> What the task asks
Copy out, from the data, each line containing the string "degrees".

Start of Stored data

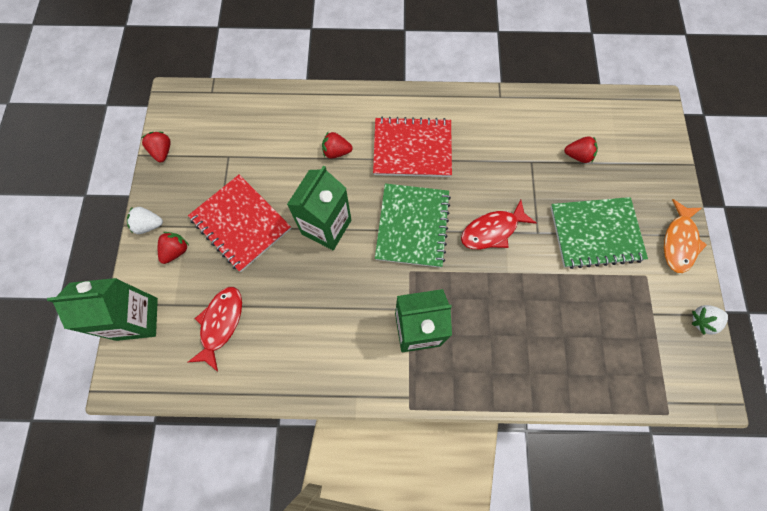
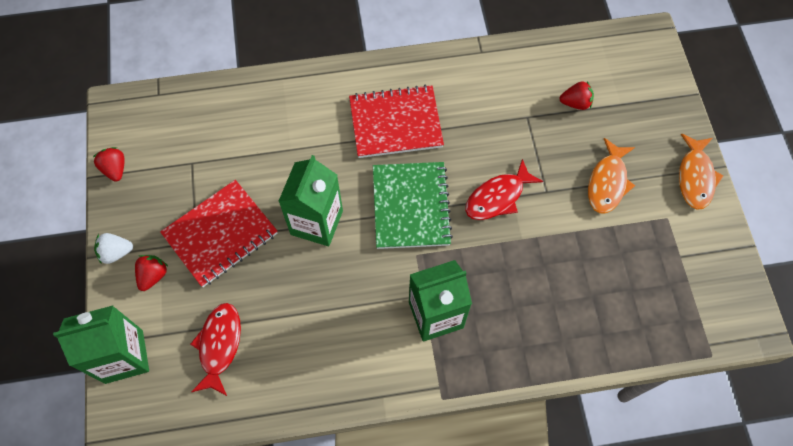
camera: 10 degrees left, 5 degrees down
red notebook [188,174,291,272] -> red notebook turned 75 degrees counterclockwise [160,180,278,287]
red strawberry [322,132,352,159] -> none
green notebook [551,197,648,269] -> orange fish [588,138,635,214]
white strawberry [692,305,728,335] -> none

End of Stored data

> Task response
camera: 10 degrees left, 5 degrees down
red notebook [188,174,291,272] -> red notebook turned 75 degrees counterclockwise [160,180,278,287]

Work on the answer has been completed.